> **Try it**: Could you retype the records word for word but without any pictures?

> **Records provided**:
◆ ◆ ◆

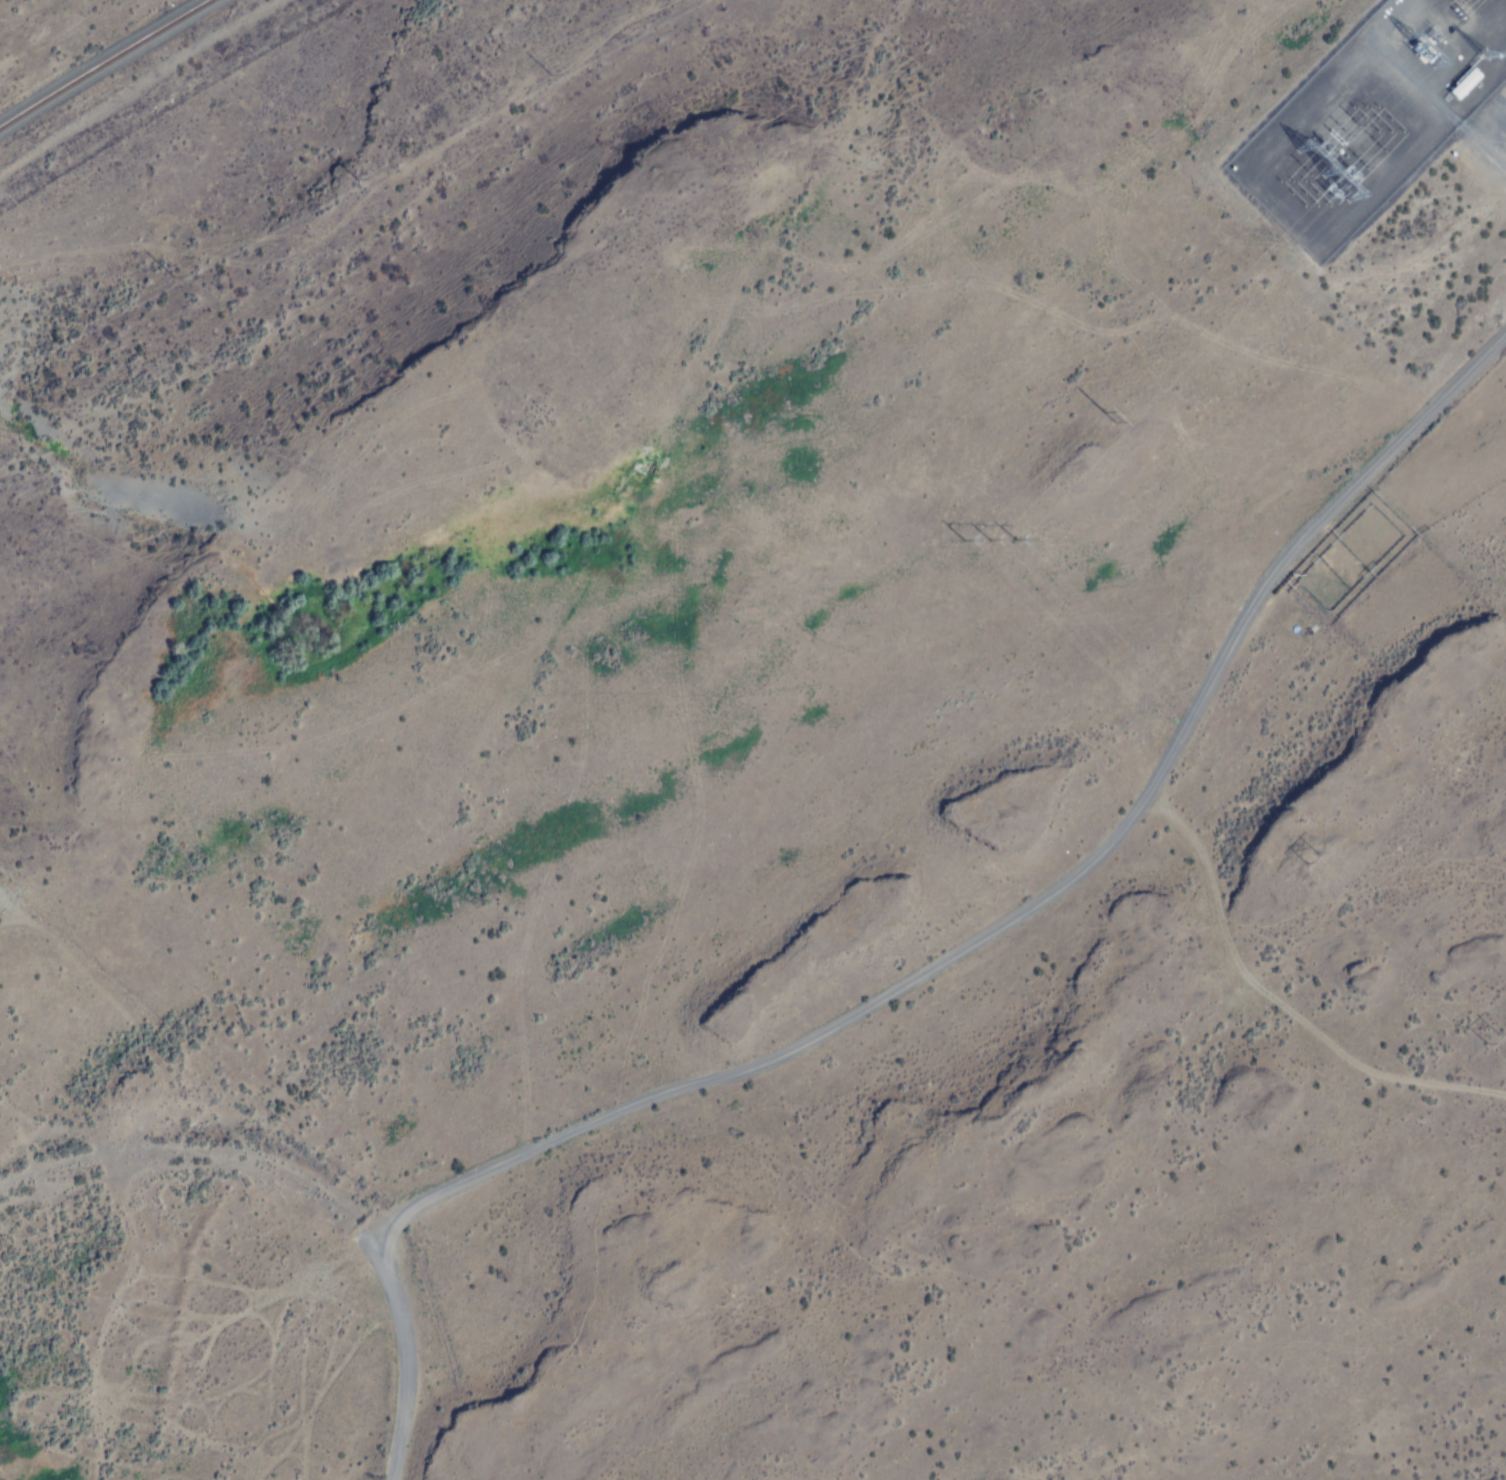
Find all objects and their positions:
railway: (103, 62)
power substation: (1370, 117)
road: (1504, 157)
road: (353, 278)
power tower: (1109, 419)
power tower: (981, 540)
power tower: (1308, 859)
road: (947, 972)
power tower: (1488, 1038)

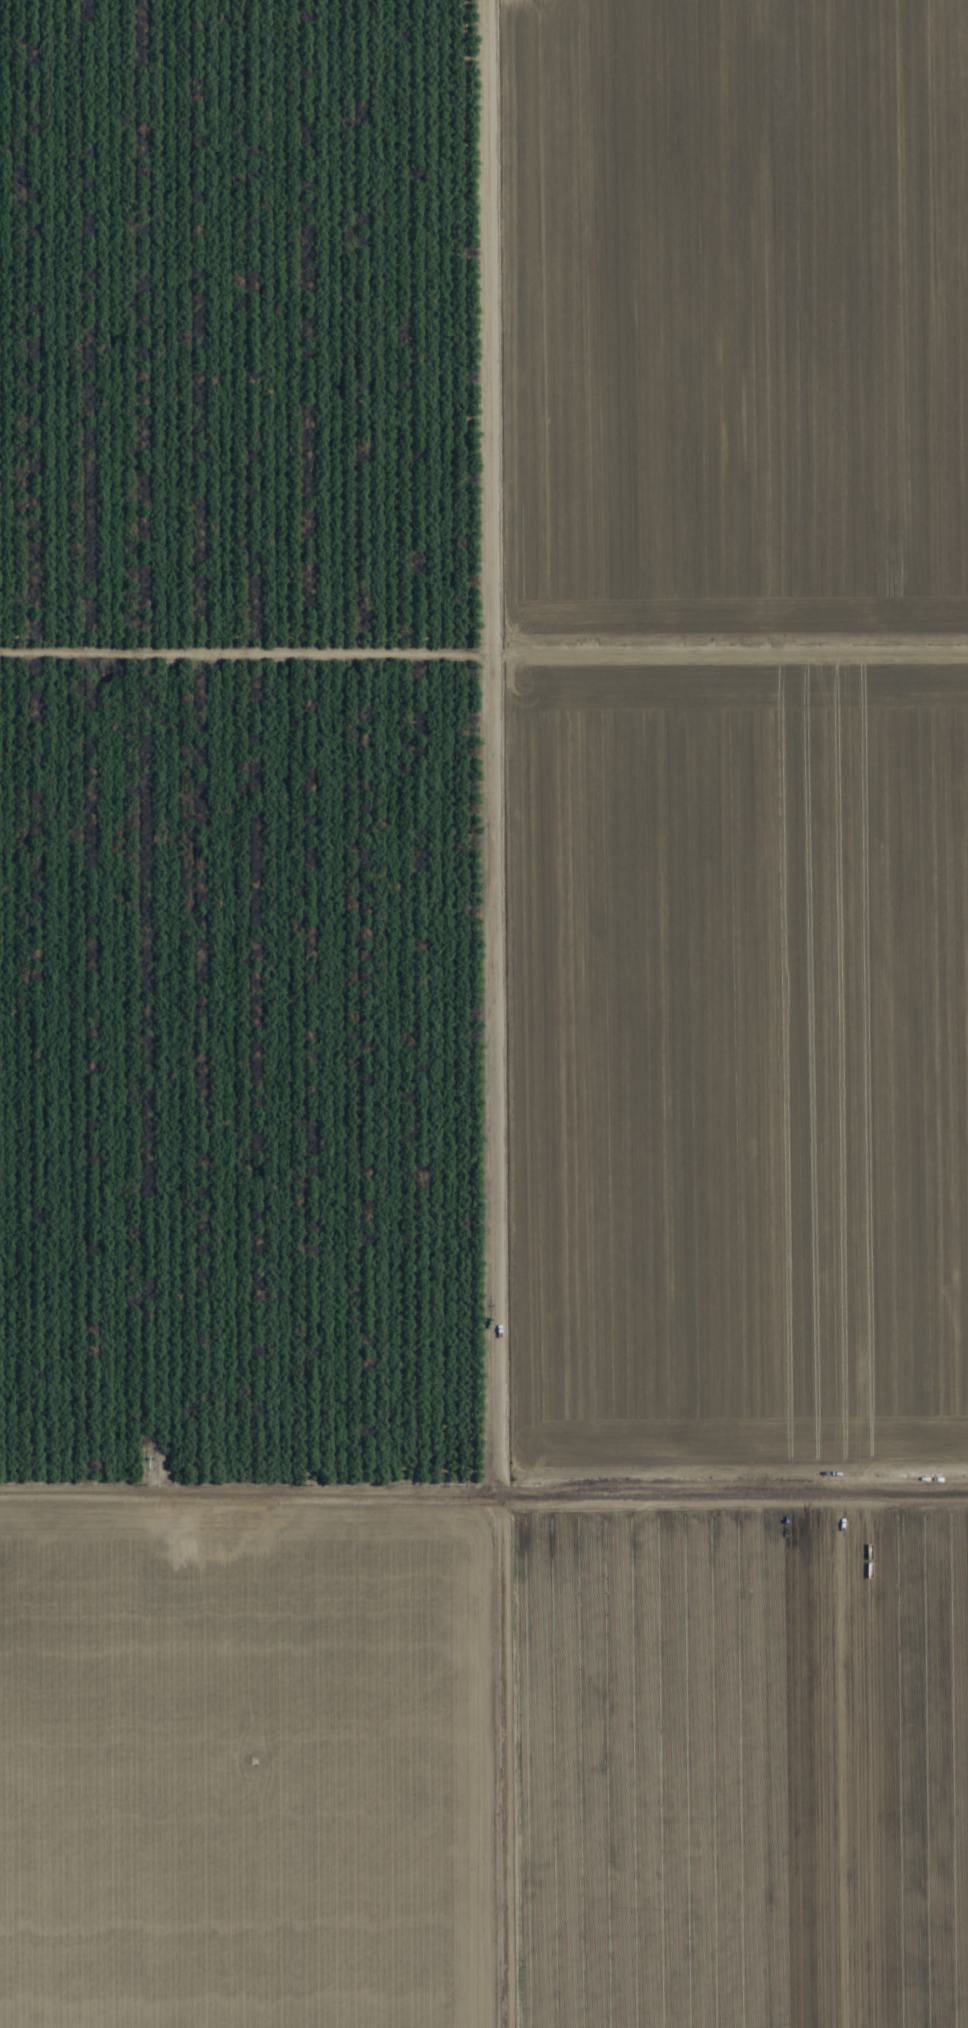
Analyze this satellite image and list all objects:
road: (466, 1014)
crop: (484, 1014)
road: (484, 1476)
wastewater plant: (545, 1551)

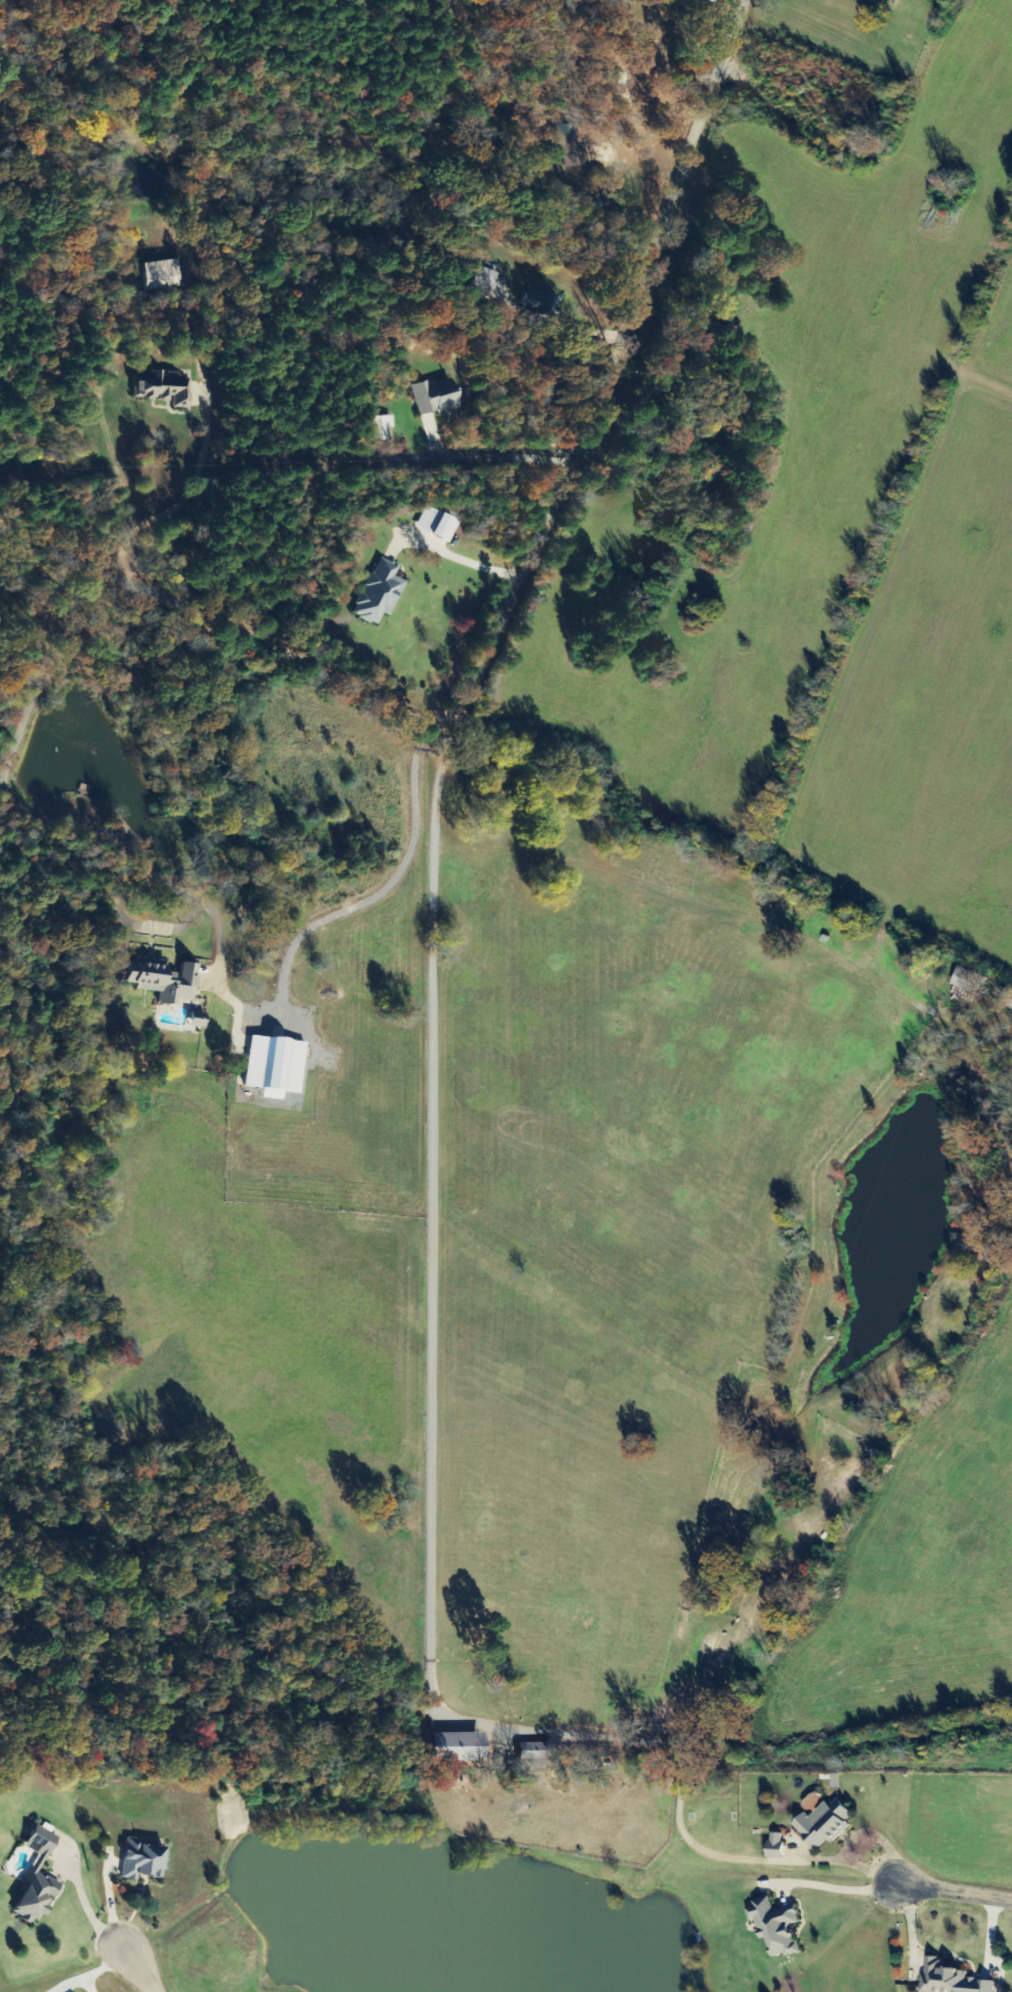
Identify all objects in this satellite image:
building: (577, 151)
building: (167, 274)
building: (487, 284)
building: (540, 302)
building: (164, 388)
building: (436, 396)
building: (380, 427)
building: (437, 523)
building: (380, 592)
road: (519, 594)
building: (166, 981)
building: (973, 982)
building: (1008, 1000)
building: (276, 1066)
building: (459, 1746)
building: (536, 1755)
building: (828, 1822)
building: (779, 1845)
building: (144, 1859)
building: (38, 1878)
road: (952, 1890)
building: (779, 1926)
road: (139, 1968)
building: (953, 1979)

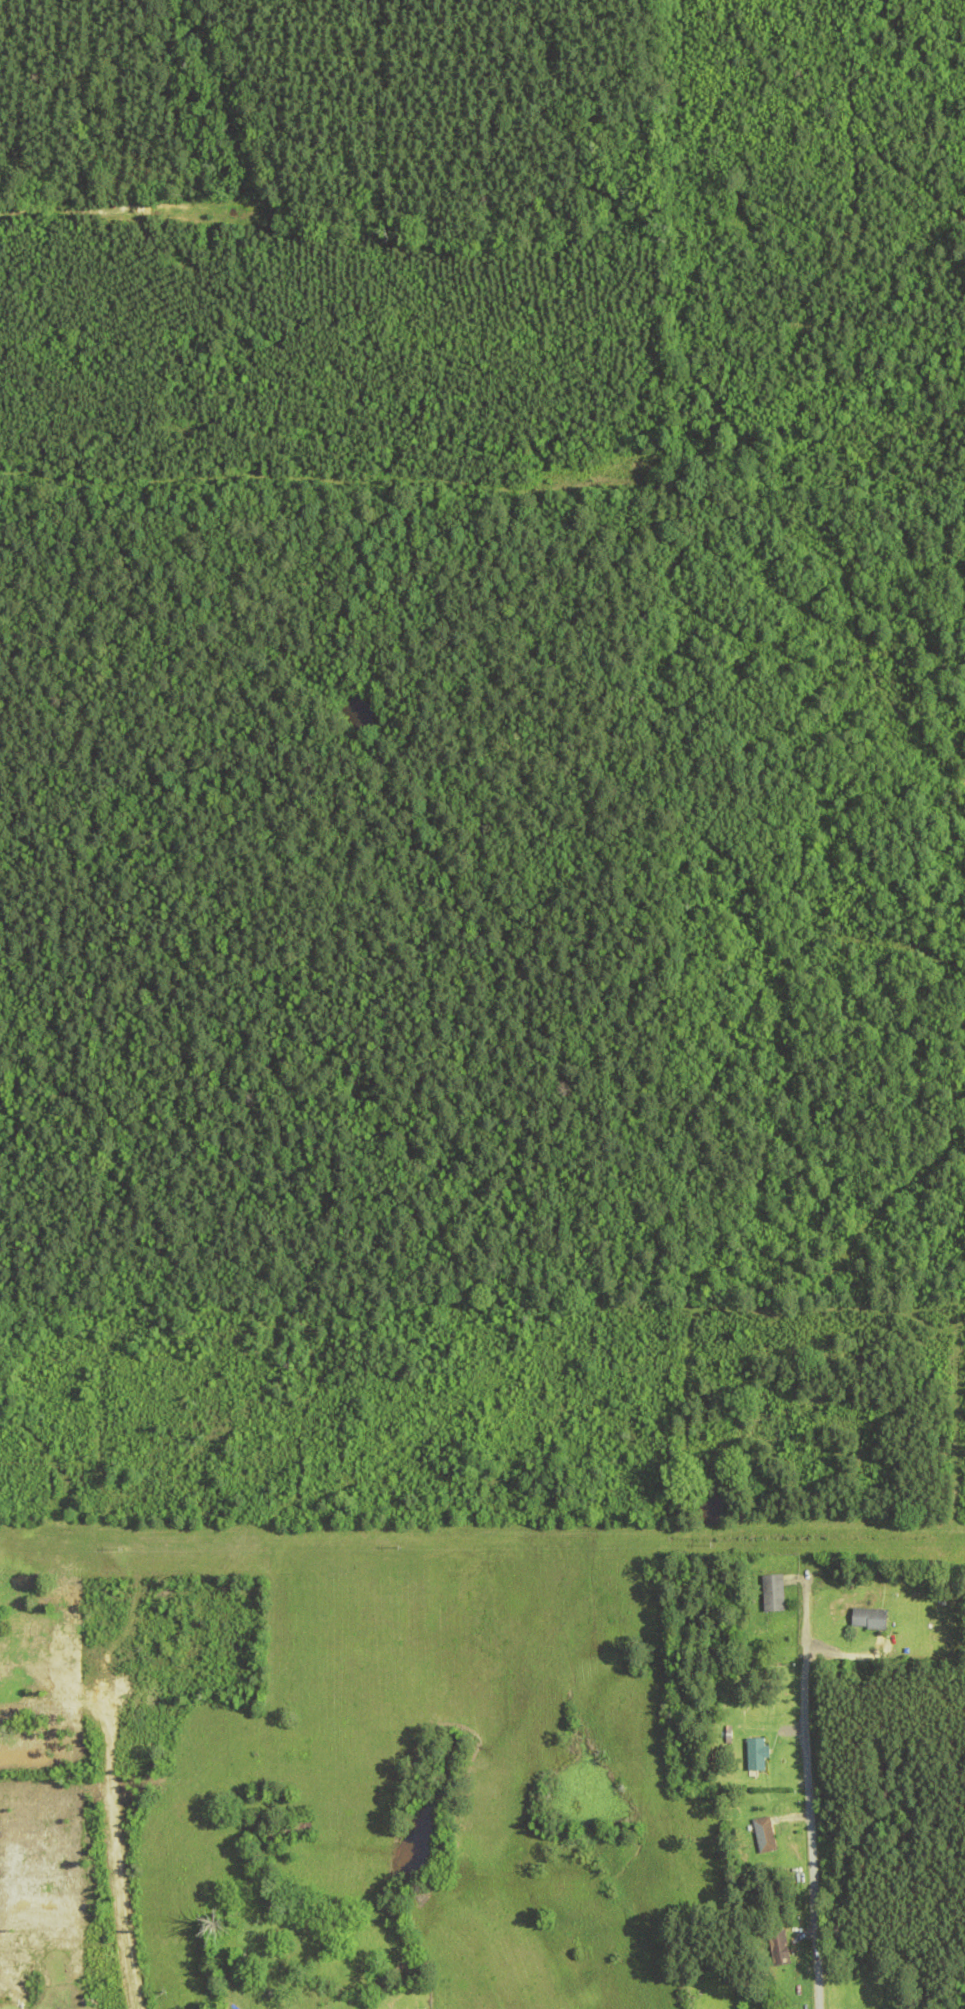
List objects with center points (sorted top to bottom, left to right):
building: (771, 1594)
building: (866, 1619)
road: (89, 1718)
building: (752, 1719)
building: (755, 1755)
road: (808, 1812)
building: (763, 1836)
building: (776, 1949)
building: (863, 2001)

◆ ◆ ◆

> **Exercise output**:
Find all objects and their positions:
railway: (103, 62)
power substation: (1370, 117)
road: (1504, 157)
road: (353, 278)
power tower: (1109, 419)
power tower: (981, 540)
power tower: (1308, 859)
road: (947, 972)
power tower: (1488, 1038)

Analyze this satellite image and list all objects:
road: (466, 1014)
crop: (484, 1014)
road: (484, 1476)
wastewater plant: (545, 1551)

Identify all objects in this satellite image:
building: (577, 151)
building: (167, 274)
building: (487, 284)
building: (540, 302)
building: (164, 388)
building: (436, 396)
building: (380, 427)
building: (437, 523)
building: (380, 592)
road: (519, 594)
building: (166, 981)
building: (973, 982)
building: (1008, 1000)
building: (276, 1066)
building: (459, 1746)
building: (536, 1755)
building: (828, 1822)
building: (779, 1845)
building: (144, 1859)
building: (38, 1878)
road: (952, 1890)
building: (779, 1926)
road: (139, 1968)
building: (953, 1979)

List objects with center points (sorted top to bottom, left to right):
building: (771, 1594)
building: (866, 1619)
road: (89, 1718)
building: (752, 1719)
building: (755, 1755)
road: (808, 1812)
building: (763, 1836)
building: (776, 1949)
building: (863, 2001)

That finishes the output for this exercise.